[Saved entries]
=== Section Start ===
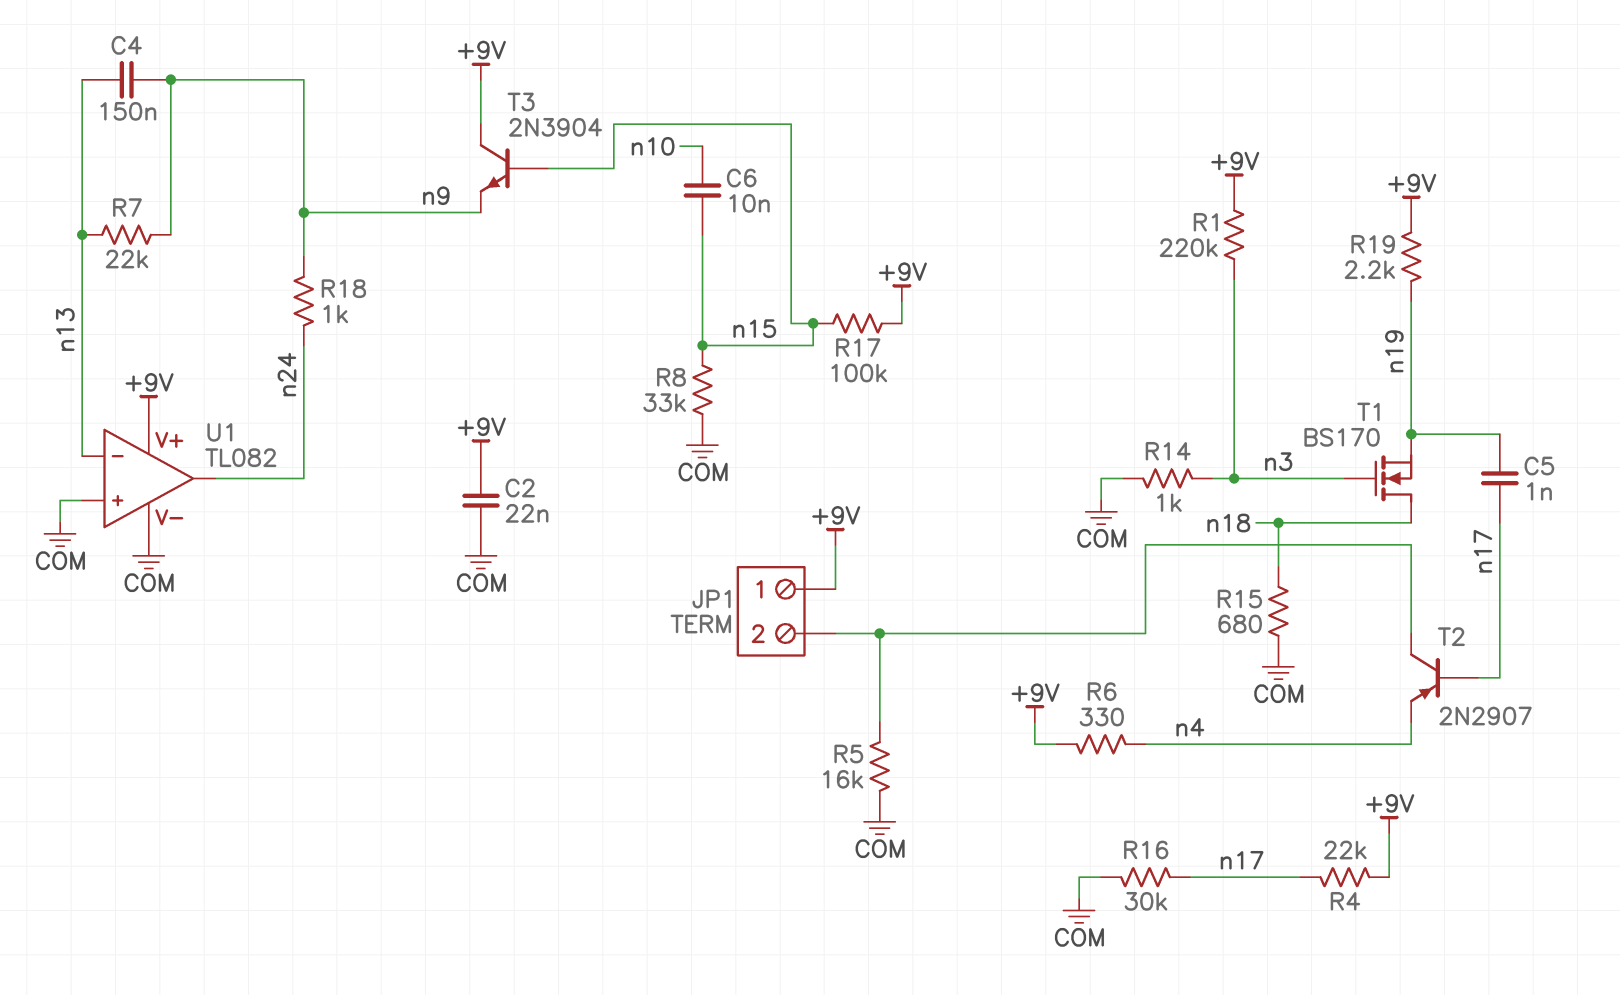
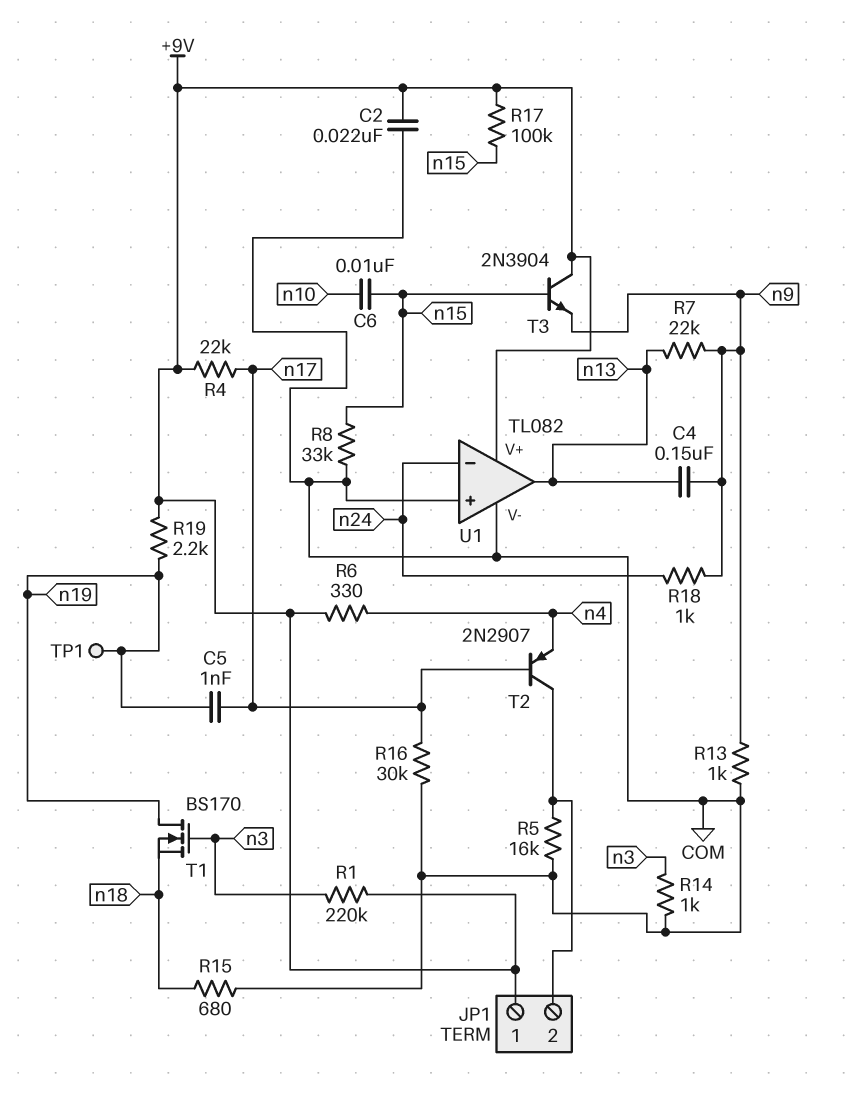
R13: none -> 1k (COM, n9)
T1: NMOS BS170 (G n3, D n18, S n19) -> NMOS BS170 (G n3, D n19, S n18)
TP1: none -> test point (n19)
U1 pin in-: n13 -> n24
U1 pin out: n24 -> n13

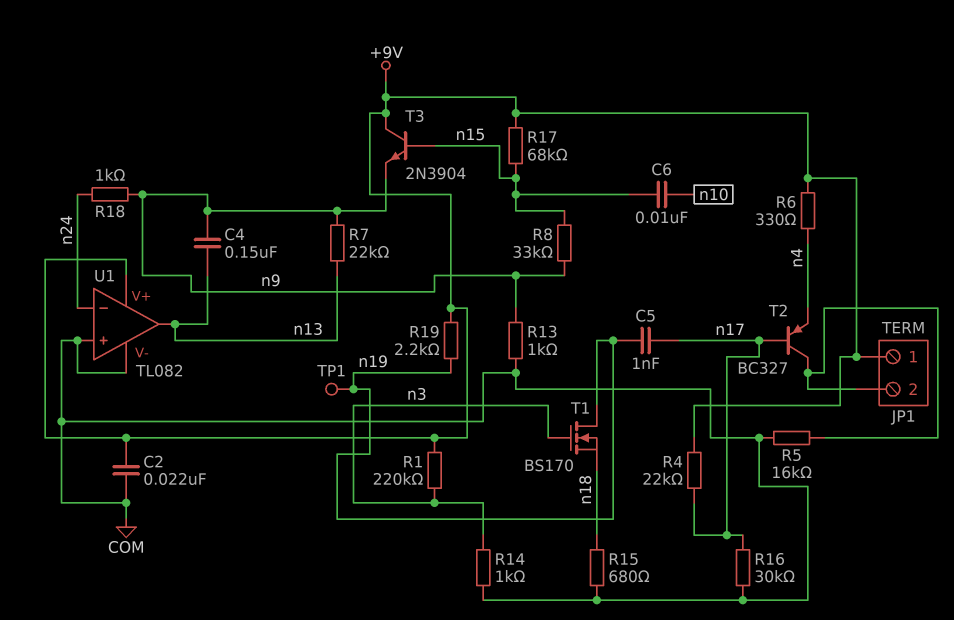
R8: 33k (COM, n15) -> 33k (n9, n15)
R17: 100k (+9V, n15) -> 68k (+9V, n15)
T2: PNP 2N2907 (B n17, C JP1/2, E n4) -> PNP BC327 (B n17, C JP1/2, E n4)

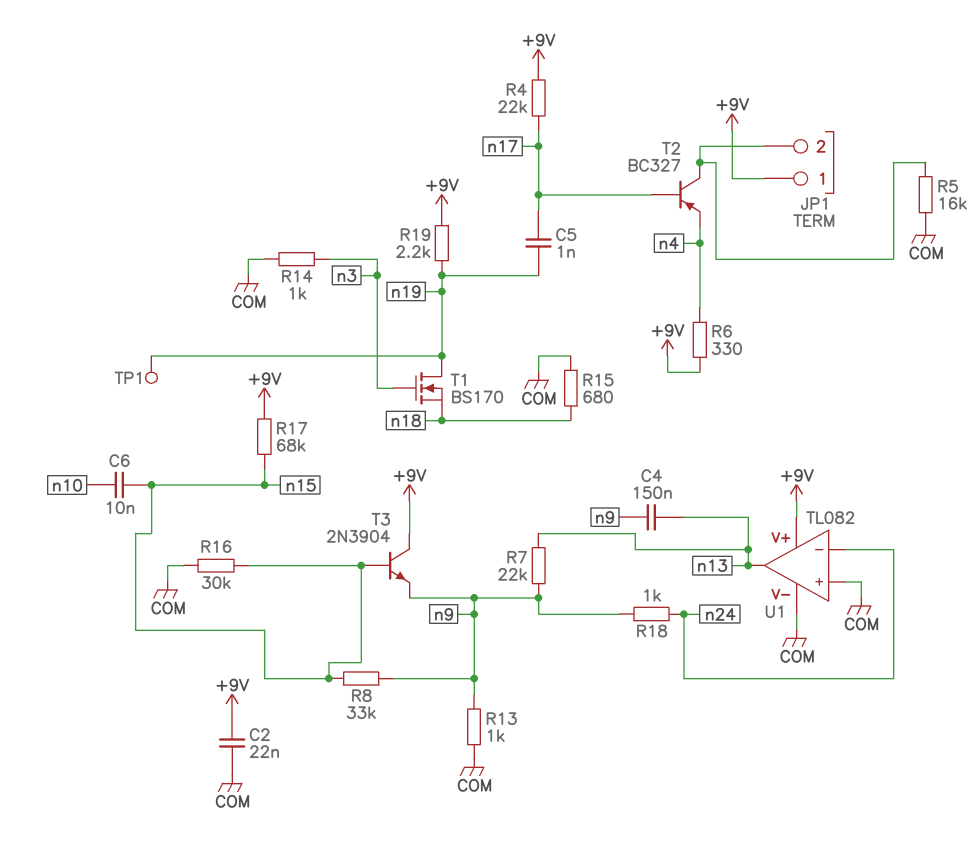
R1: 220k (+9V, n3) -> none
R16: 30k (COM, n17) -> 30k (COM, n15)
=== Section End ===
**TASK ITEM:** Transcribe all records verbatim, no pictures.

**SOLUTION BELOW:**
R13: none -> 1k (COM, n9)
T1: NMOS BS170 (G n3, D n18, S n19) -> NMOS BS170 (G n3, D n19, S n18)
TP1: none -> test point (n19)
U1 pin in-: n13 -> n24
U1 pin out: n24 -> n13

R8: 33k (COM, n15) -> 33k (n9, n15)
R17: 100k (+9V, n15) -> 68k (+9V, n15)
T2: PNP 2N2907 (B n17, C JP1/2, E n4) -> PNP BC327 (B n17, C JP1/2, E n4)

R1: 220k (+9V, n3) -> none
R16: 30k (COM, n17) -> 30k (COM, n15)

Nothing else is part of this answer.